About this task:
Your answer consists of the lines in the data that contain "NAND". Copy each of them.

Source material:
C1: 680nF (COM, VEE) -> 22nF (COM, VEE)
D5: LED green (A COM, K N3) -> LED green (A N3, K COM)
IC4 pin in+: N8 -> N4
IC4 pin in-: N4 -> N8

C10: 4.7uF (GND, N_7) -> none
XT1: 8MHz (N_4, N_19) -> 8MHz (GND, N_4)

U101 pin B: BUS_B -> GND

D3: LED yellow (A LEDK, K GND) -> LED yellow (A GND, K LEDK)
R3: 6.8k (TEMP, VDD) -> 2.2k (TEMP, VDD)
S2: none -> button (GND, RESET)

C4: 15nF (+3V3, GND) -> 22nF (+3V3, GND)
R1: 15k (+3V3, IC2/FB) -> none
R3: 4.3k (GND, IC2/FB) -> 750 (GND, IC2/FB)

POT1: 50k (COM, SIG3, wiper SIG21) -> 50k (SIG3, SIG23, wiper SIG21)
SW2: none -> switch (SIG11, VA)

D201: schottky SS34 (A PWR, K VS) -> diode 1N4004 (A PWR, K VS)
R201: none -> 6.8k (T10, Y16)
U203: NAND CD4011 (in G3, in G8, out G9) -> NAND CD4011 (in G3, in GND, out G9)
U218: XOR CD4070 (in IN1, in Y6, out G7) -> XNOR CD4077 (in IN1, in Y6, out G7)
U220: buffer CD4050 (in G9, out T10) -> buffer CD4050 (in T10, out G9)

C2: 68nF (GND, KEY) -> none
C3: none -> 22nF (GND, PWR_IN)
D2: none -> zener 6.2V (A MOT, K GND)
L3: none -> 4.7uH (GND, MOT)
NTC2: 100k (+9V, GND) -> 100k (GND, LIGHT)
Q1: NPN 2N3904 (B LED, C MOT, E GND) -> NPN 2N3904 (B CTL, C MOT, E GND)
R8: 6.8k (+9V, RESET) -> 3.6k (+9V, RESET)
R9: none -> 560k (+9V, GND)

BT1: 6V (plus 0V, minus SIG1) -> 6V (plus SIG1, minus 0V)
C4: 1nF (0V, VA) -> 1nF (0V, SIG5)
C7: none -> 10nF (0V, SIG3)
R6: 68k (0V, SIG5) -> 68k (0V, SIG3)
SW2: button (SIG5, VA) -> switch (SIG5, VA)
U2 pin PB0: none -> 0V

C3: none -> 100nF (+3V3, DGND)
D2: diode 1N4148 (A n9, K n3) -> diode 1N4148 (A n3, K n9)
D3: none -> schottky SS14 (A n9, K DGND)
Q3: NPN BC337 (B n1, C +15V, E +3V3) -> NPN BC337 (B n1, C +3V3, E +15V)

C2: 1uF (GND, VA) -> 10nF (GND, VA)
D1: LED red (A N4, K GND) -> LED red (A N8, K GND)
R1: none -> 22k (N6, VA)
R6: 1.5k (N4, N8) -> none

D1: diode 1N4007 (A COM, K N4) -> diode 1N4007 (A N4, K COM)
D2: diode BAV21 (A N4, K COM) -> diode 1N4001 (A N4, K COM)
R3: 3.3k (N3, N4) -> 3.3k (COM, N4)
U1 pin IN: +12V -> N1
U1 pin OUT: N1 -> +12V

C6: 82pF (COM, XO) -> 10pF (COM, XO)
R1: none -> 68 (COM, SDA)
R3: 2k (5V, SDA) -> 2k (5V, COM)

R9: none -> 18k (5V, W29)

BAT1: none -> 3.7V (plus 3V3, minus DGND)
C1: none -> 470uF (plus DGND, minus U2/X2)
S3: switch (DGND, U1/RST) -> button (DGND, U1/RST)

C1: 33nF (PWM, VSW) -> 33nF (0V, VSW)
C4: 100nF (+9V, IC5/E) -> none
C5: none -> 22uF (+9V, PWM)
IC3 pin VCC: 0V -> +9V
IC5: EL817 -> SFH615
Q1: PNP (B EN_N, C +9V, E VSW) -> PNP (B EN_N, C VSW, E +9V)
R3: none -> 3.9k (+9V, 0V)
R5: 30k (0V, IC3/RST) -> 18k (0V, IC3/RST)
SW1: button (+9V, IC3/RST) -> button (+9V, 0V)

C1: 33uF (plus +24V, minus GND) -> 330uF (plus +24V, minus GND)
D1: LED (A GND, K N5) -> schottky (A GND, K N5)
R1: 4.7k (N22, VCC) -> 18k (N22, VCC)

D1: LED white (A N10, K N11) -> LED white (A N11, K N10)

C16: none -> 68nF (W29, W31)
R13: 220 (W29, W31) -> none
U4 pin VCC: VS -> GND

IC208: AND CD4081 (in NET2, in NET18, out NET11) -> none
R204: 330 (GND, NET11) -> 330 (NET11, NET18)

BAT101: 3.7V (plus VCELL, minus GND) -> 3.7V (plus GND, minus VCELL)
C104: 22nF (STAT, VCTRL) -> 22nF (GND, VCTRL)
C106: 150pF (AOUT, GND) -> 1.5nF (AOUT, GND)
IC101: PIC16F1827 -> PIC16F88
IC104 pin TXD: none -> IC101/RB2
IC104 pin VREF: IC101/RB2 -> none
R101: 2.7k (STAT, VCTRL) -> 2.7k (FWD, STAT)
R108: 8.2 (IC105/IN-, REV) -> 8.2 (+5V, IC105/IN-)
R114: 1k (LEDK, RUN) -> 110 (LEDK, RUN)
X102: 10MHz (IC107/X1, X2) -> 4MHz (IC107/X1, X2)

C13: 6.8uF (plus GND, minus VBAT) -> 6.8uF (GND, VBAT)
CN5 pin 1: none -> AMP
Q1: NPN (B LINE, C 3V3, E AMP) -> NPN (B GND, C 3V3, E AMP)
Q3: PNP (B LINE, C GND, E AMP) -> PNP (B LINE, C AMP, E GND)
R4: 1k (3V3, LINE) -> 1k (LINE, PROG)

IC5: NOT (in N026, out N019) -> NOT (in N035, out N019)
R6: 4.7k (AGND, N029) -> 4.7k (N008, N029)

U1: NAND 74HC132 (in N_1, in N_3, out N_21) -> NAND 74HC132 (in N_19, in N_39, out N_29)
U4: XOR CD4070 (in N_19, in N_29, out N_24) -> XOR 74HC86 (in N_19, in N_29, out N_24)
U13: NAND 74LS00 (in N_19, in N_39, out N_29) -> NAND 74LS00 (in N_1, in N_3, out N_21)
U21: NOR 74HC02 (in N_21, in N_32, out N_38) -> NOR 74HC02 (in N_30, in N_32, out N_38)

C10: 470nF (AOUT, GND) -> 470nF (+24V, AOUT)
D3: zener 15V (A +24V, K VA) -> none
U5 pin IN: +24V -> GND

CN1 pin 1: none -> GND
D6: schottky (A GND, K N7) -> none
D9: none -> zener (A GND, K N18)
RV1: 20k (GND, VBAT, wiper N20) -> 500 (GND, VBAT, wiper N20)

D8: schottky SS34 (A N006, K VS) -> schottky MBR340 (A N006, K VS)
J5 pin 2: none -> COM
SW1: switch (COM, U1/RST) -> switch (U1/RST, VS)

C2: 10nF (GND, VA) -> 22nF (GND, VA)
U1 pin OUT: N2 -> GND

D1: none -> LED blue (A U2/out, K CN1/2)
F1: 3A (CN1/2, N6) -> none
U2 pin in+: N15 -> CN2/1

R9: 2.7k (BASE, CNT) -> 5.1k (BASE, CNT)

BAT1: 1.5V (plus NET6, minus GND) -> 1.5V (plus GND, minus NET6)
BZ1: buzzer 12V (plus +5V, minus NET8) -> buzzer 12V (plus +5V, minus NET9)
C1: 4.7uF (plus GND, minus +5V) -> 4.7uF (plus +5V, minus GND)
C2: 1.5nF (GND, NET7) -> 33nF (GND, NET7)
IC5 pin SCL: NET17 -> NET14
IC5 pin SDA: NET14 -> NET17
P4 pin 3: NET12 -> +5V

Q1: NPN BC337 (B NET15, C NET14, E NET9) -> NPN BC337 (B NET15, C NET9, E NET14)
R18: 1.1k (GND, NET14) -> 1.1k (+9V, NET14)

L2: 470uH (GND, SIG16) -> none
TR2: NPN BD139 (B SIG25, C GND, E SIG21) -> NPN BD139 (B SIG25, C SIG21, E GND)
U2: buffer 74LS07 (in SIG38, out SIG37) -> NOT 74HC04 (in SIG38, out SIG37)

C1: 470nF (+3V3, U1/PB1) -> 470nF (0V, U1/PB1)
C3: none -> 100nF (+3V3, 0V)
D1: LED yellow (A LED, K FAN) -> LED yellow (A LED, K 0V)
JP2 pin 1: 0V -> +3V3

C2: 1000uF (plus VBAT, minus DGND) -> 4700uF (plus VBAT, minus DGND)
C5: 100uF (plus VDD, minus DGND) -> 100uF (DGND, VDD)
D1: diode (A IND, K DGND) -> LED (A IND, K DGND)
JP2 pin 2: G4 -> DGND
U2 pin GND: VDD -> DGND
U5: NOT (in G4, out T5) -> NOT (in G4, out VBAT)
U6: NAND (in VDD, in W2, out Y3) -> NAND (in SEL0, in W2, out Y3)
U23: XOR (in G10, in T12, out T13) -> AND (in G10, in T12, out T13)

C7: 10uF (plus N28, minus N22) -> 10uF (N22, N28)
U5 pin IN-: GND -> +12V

Result of this exercise:
U203: NAND CD4011 (in G3, in G8, out G9) -> NAND CD4011 (in G3, in GND, out G9)
U1: NAND 74HC132 (in N_1, in N_3, out N_21) -> NAND 74HC132 (in N_19, in N_39, out N_29)
U13: NAND 74LS00 (in N_19, in N_39, out N_29) -> NAND 74LS00 (in N_1, in N_3, out N_21)
U6: NAND (in VDD, in W2, out Y3) -> NAND (in SEL0, in W2, out Y3)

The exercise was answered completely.